Segment Open

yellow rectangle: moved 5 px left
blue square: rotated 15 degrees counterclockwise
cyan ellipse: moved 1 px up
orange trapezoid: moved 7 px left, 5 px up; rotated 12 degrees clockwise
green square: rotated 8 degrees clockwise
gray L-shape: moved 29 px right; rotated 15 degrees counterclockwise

Segment Closed
Segment Open

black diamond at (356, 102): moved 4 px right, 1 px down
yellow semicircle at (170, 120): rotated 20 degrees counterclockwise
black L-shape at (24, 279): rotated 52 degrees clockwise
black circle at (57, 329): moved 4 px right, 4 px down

Segment Closed
Segment Open

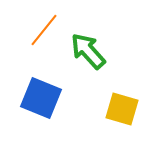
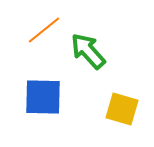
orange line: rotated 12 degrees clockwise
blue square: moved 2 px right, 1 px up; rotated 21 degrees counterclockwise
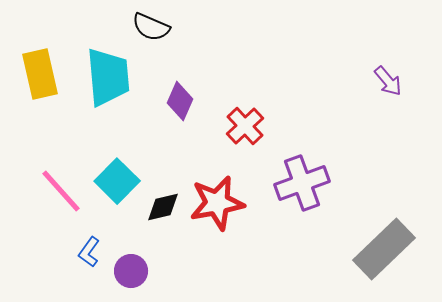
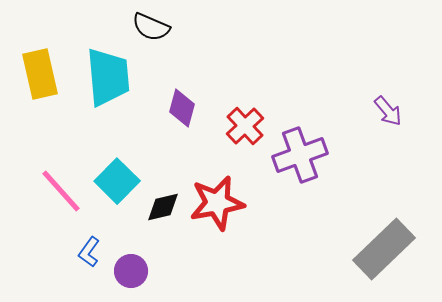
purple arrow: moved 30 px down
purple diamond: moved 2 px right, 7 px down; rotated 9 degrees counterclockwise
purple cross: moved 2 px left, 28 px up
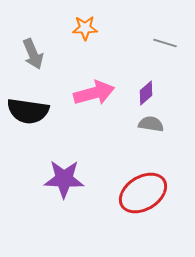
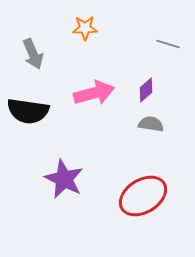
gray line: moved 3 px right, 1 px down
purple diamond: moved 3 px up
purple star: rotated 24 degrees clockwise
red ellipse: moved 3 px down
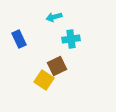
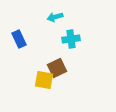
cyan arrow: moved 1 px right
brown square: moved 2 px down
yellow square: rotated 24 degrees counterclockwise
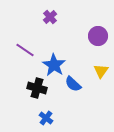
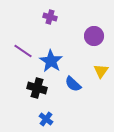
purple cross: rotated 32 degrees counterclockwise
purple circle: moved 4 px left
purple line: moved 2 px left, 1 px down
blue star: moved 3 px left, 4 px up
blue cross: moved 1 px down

Segment Closed

** Exercise **
Scan the records above for the lines holding "black L-shape at" and "black circle at". Transcribe those two and every line between them word for word, and no others.

** Solution **
black L-shape at (24, 279): rotated 52 degrees clockwise
black circle at (57, 329): moved 4 px right, 4 px down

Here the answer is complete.